**TASK:** An exact, picture-free copy of the listing is required.

══════

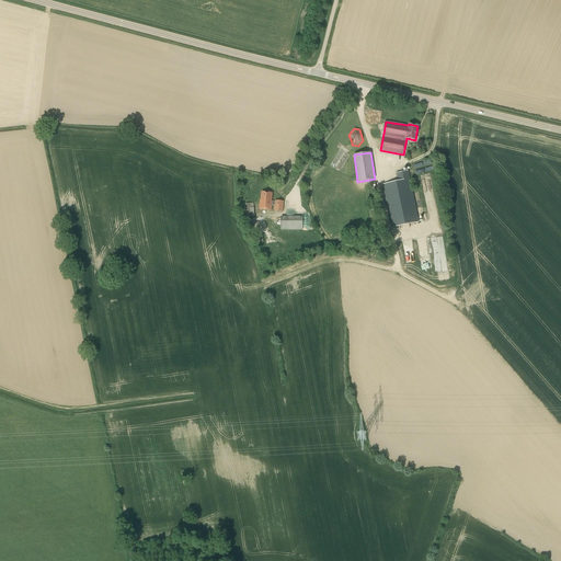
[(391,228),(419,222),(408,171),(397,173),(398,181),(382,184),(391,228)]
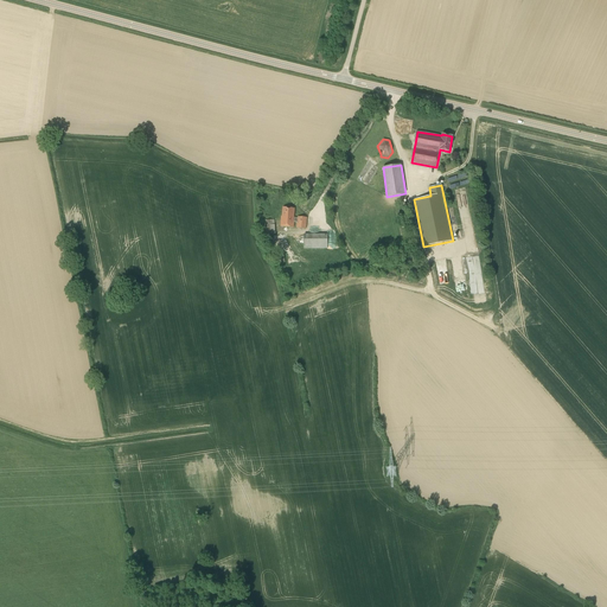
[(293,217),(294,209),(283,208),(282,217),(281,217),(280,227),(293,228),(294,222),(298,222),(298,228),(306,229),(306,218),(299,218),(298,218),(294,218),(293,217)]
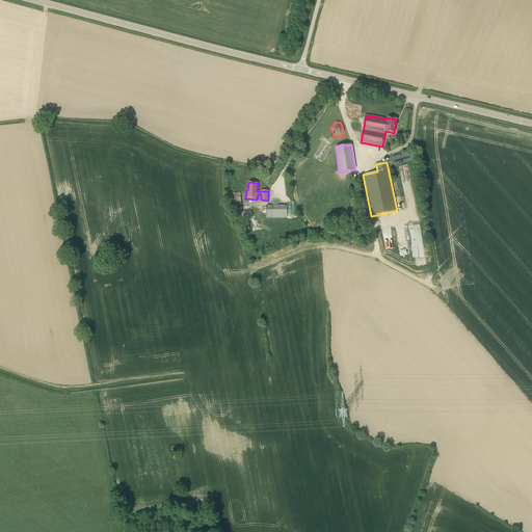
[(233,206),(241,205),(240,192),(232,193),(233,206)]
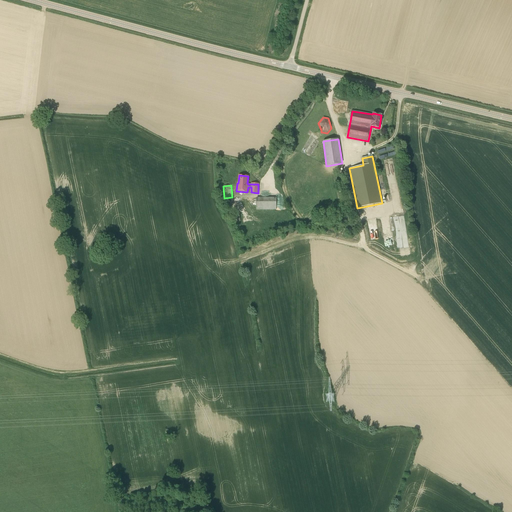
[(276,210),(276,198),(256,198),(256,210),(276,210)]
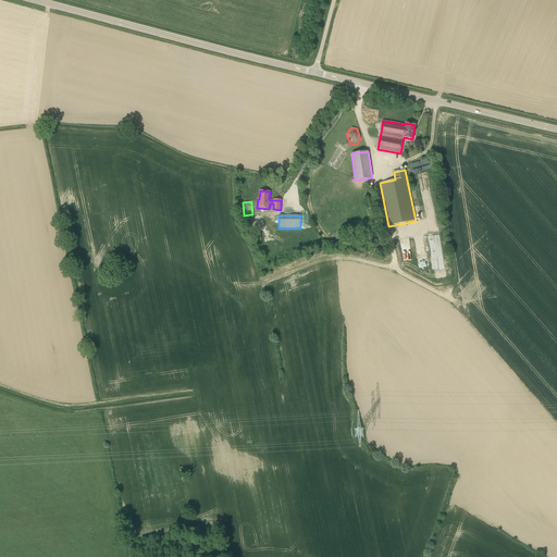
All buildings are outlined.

══════

**TASK OUTPUT:**
[(391,228),(419,222),(408,171),(397,173),(398,181),(382,184),(391,228)]
[(293,217),(294,209),(283,208),(282,217),(281,217),(280,227),(293,228),(294,222),(298,222),(298,228),(306,229),(306,218),(299,218),(298,218),(294,218),(293,217)]
[(233,206),(241,205),(240,192),(232,193),(233,206)]
[(276,210),(276,198),(256,198),(256,210),(276,210)]
All buildings are outlined.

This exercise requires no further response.